Pictures don't belong in the copy; print all the records exactly.

Data shown:
»»
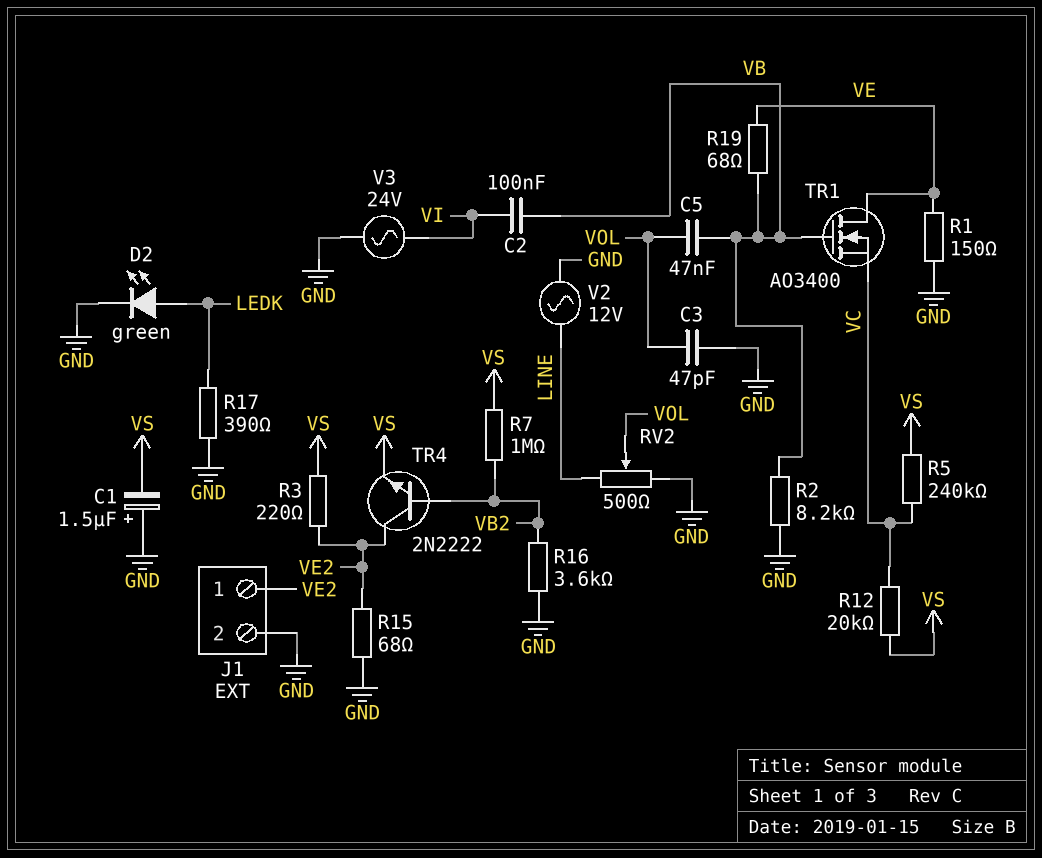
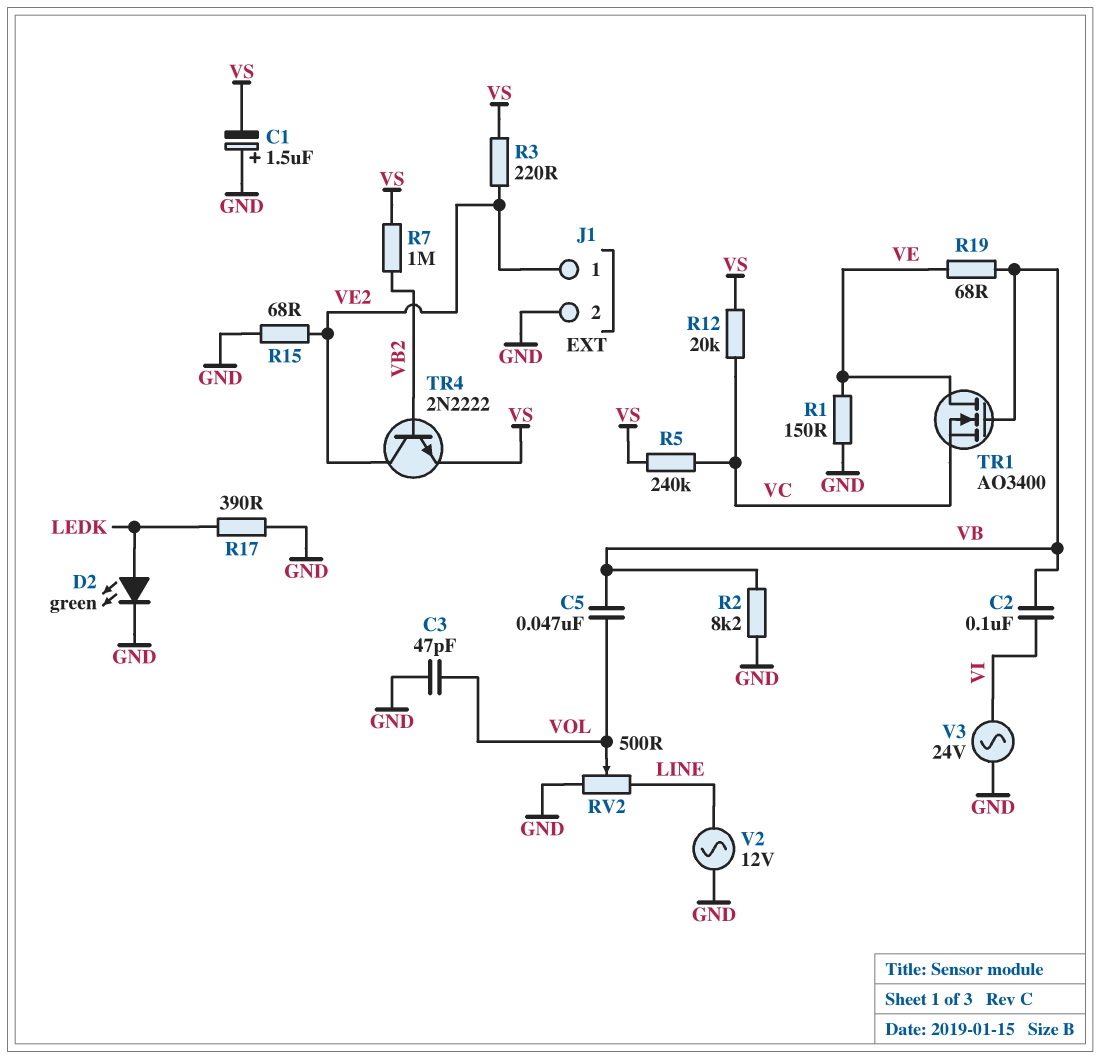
R16: 3.6k (GND, VB2) -> none

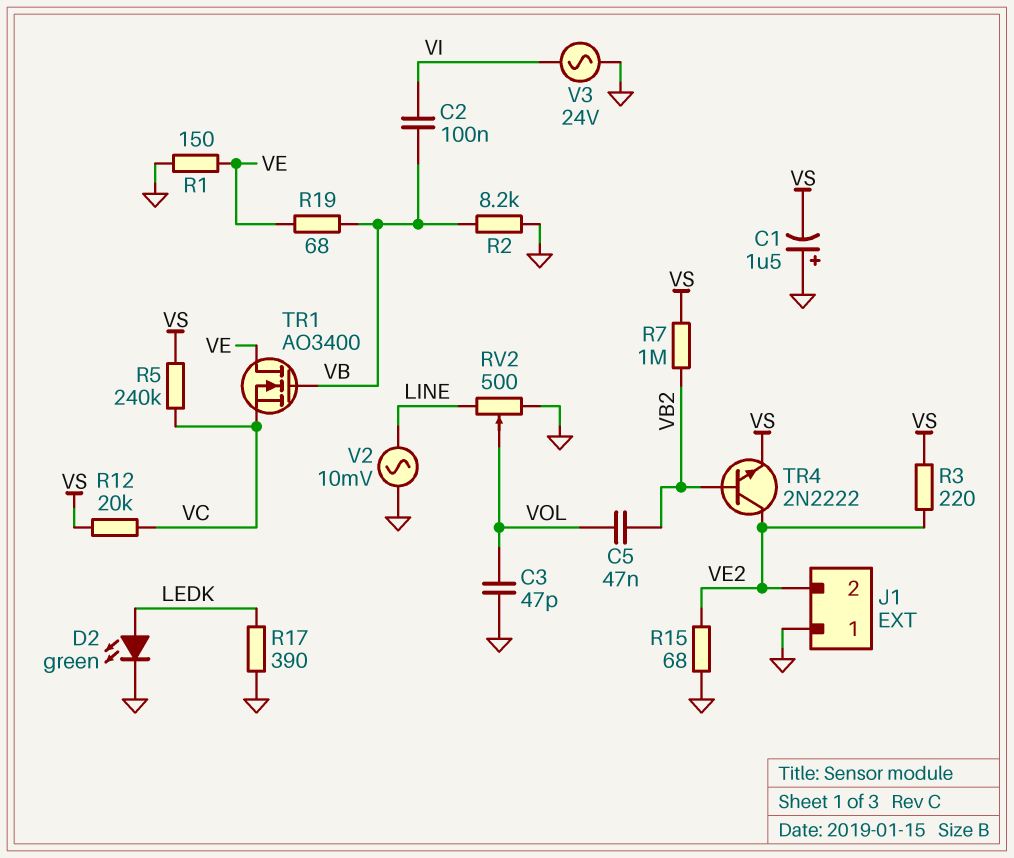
C5: 47nF (VB, VOL) -> 47nF (VB2, VOL)
J1 pin 1: VE2 -> GND
J1 pin 2: GND -> VE2
V2: AC 12V (GND, LINE) -> AC 10mV (GND, LINE)

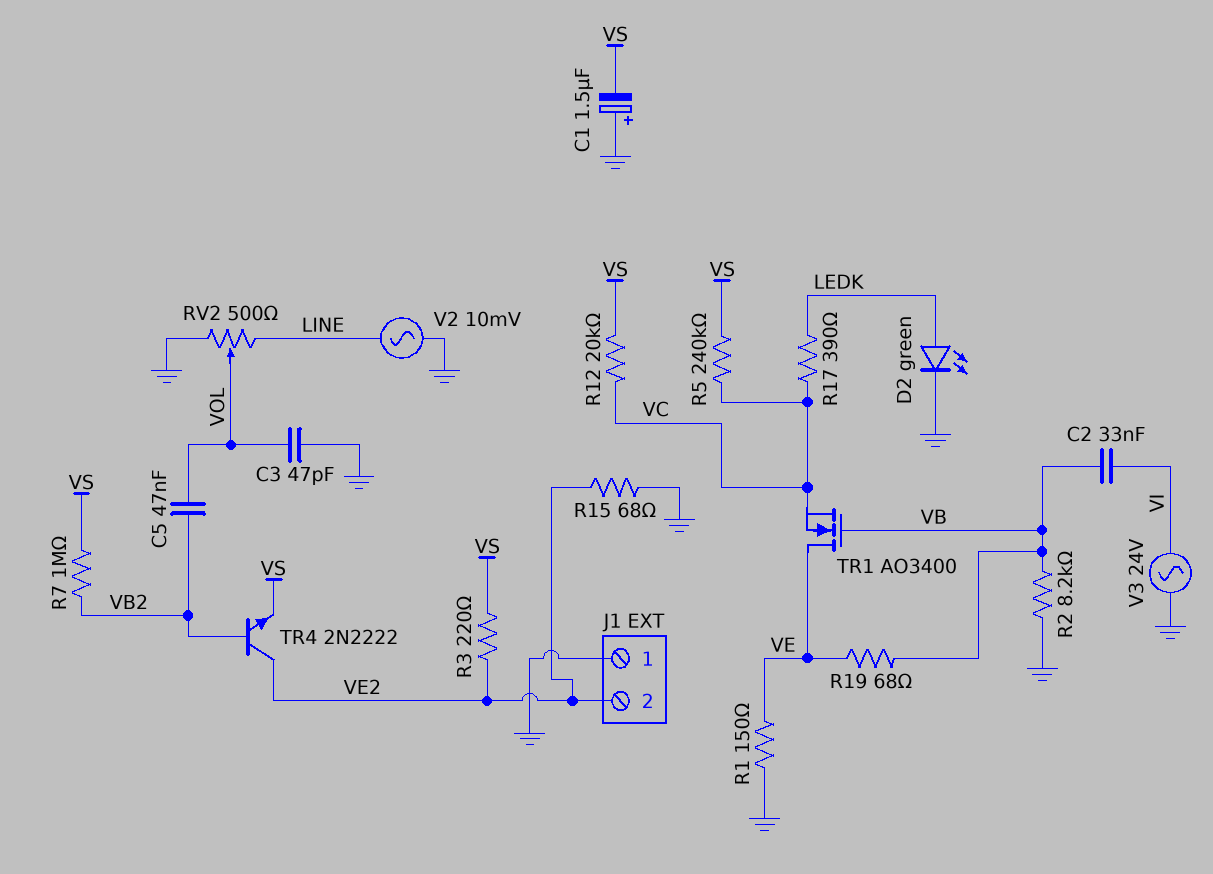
C2: 100nF (VB, VI) -> 33nF (VB, VI)
R17: 390 (GND, LEDK) -> 390 (LEDK, VC)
««
Response area:
R16: 3.6k (GND, VB2) -> none

C5: 47nF (VB, VOL) -> 47nF (VB2, VOL)
J1 pin 1: VE2 -> GND
J1 pin 2: GND -> VE2
V2: AC 12V (GND, LINE) -> AC 10mV (GND, LINE)

C2: 100nF (VB, VI) -> 33nF (VB, VI)
R17: 390 (GND, LEDK) -> 390 (LEDK, VC)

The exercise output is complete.